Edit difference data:
____

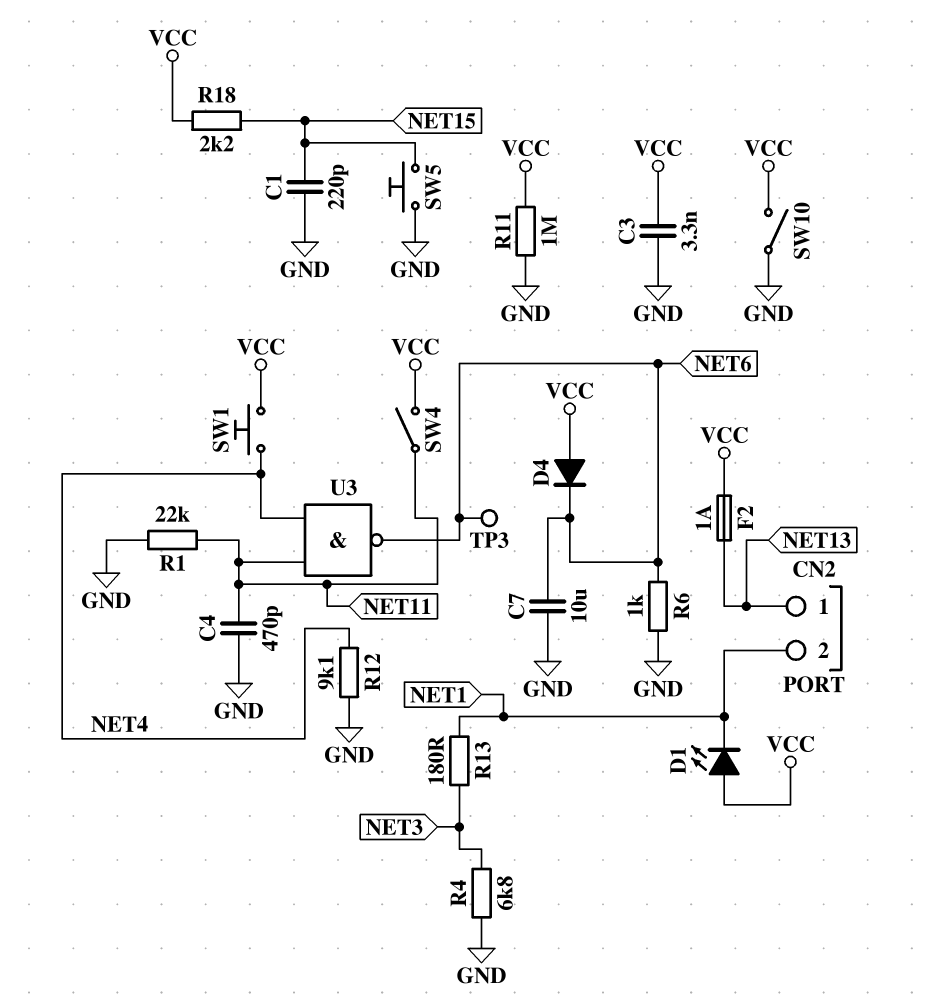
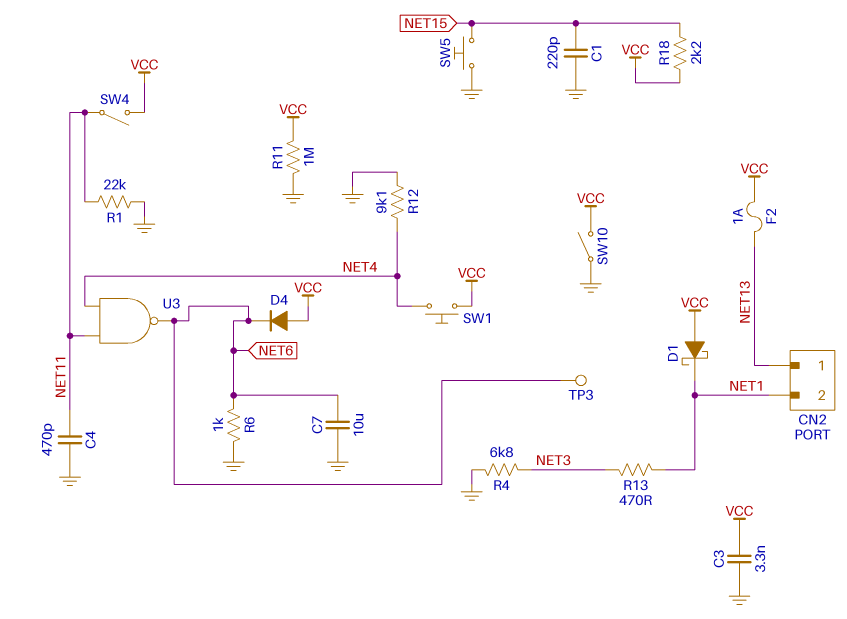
D1: LED (A VCC, K NET1) -> schottky (A VCC, K NET1)
R13: 180 (NET1, NET3) -> 470 (NET1, NET3)

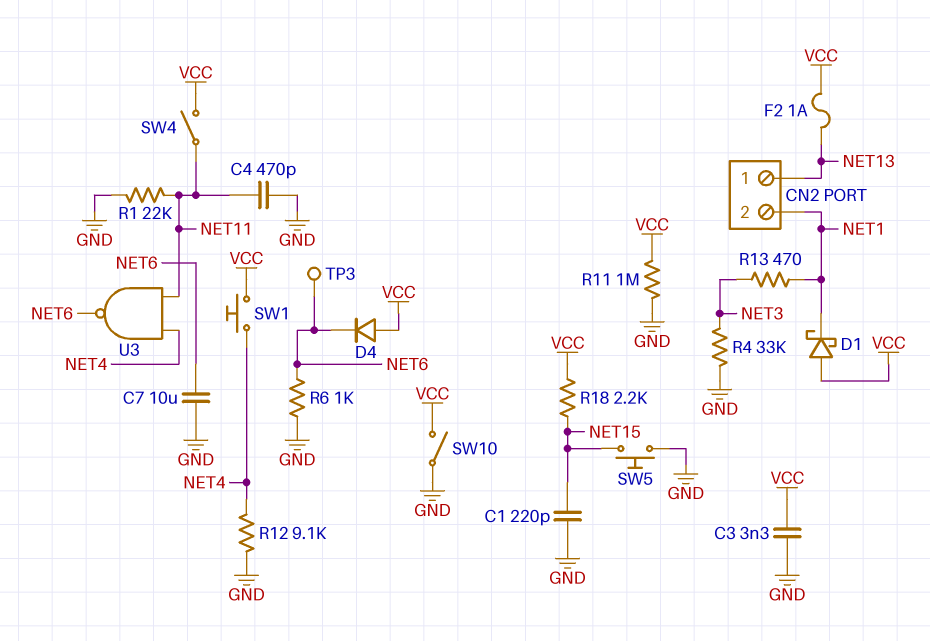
R4: 6.8k (GND, NET3) -> 33k (GND, NET3)

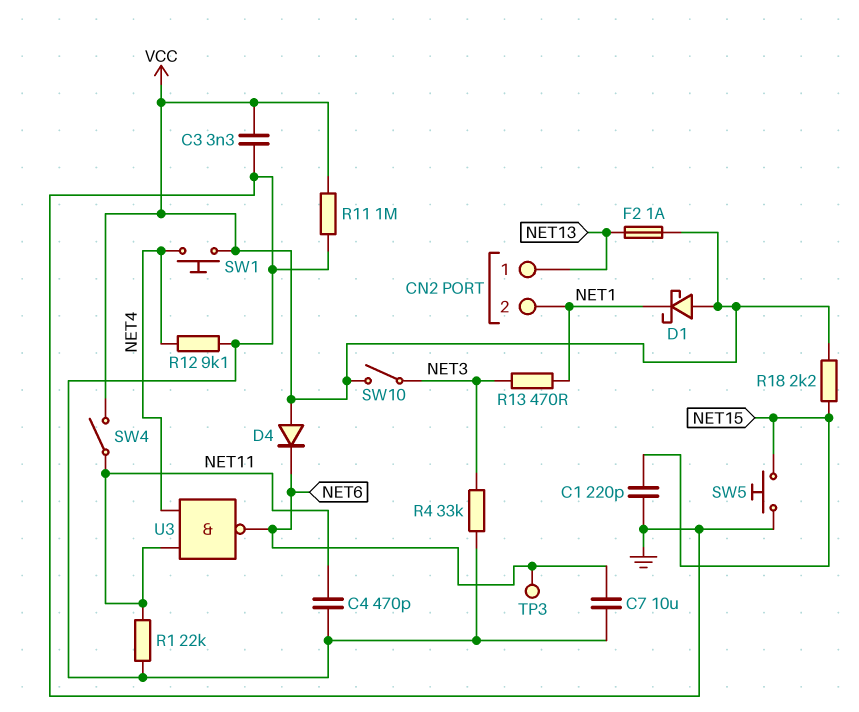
R6: 1k (GND, NET6) -> none
SW10: switch (GND, VCC) -> switch (NET3, VCC)

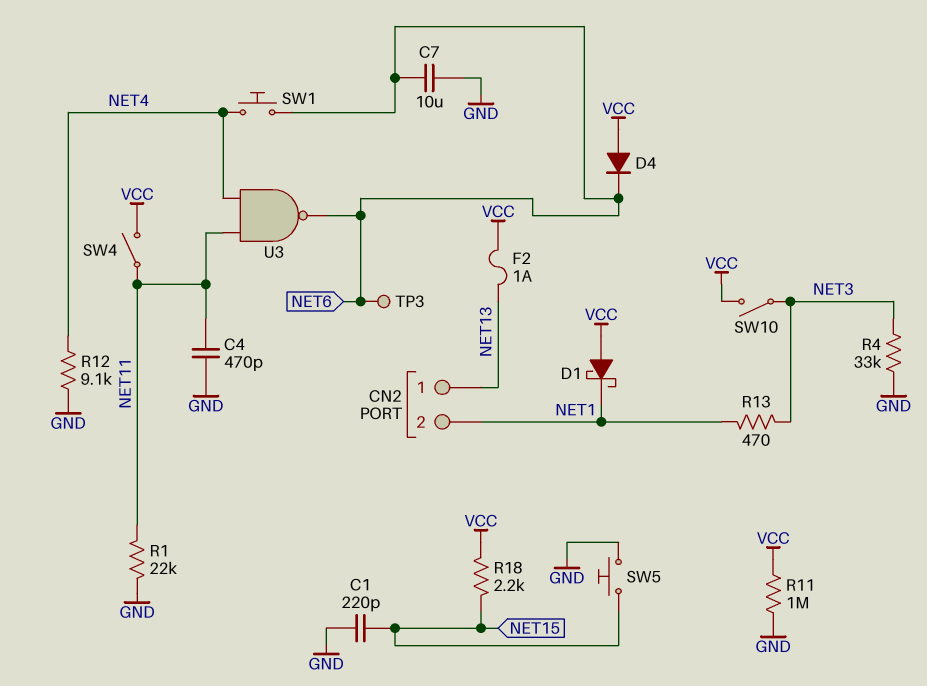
C3: 3.3nF (GND, VCC) -> none
SW1: button (NET4, VCC) -> button (NET4, NET6)

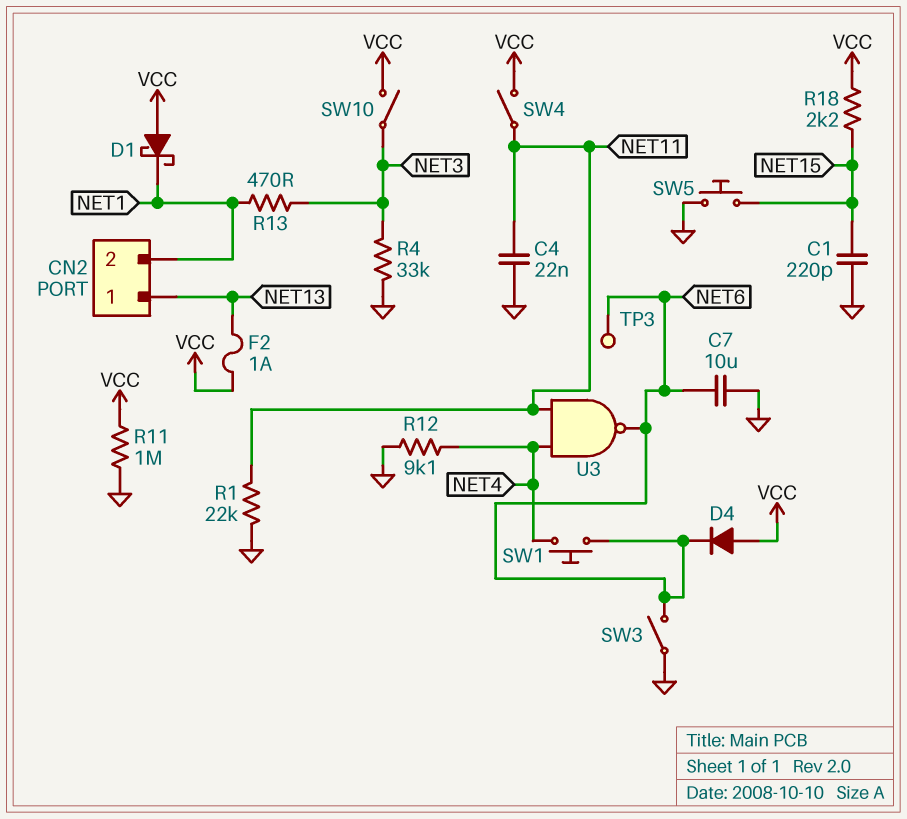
C4: 470pF (GND, NET11) -> 22nF (GND, NET11)
SW3: none -> switch (GND, NET6)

____

[AIM OF THE TASK] Please copy out the entries above exactly as they appear, but skip their images.

[TASK SOLUTION]
D1: LED (A VCC, K NET1) -> schottky (A VCC, K NET1)
R13: 180 (NET1, NET3) -> 470 (NET1, NET3)

R4: 6.8k (GND, NET3) -> 33k (GND, NET3)

R6: 1k (GND, NET6) -> none
SW10: switch (GND, VCC) -> switch (NET3, VCC)

C3: 3.3nF (GND, VCC) -> none
SW1: button (NET4, VCC) -> button (NET4, NET6)

C4: 470pF (GND, NET11) -> 22nF (GND, NET11)
SW3: none -> switch (GND, NET6)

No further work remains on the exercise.